- [INFORMATION SUPPLIED]

◇ ◇ ◇ ◇ ◇

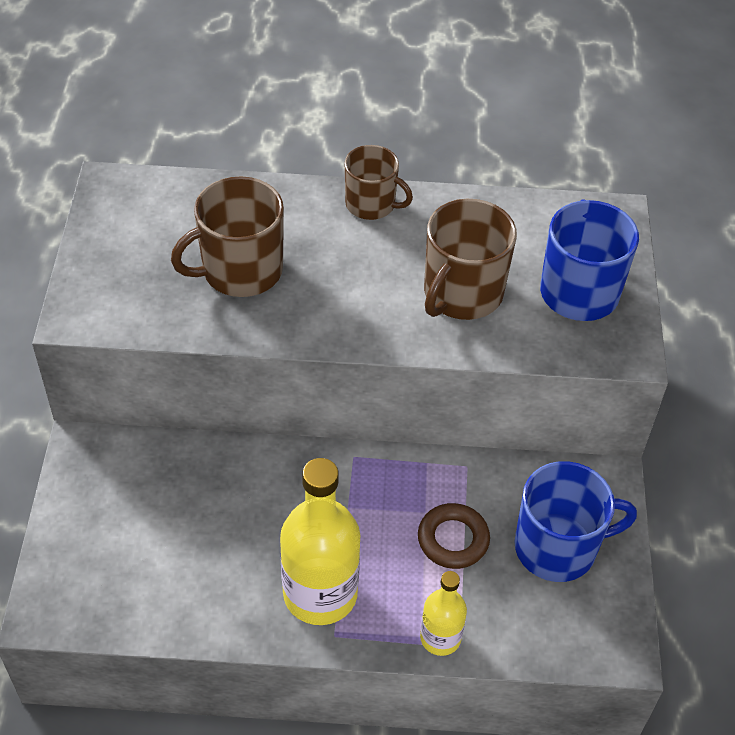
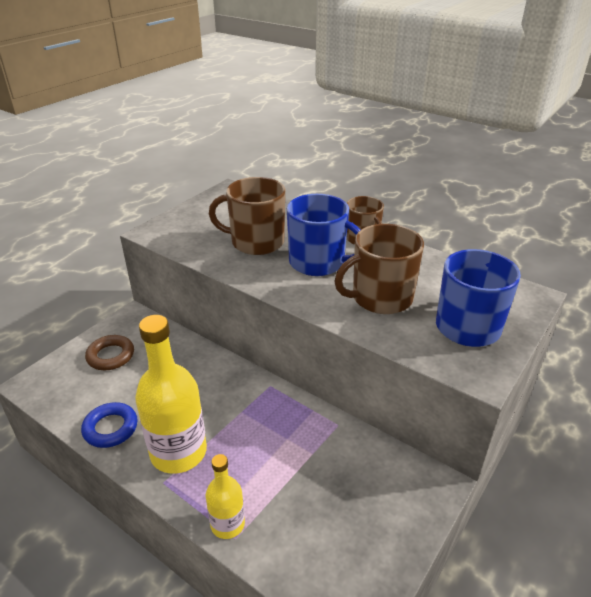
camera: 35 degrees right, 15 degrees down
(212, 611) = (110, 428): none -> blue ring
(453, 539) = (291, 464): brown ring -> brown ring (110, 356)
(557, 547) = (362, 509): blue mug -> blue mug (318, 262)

◇ ◇ ◇ ◇ ◇

- [WORK ORDER]
From the listing above, determine how many lines contain "ring", then write only that number.

- [OUTPUT FOR THIS TASK]
2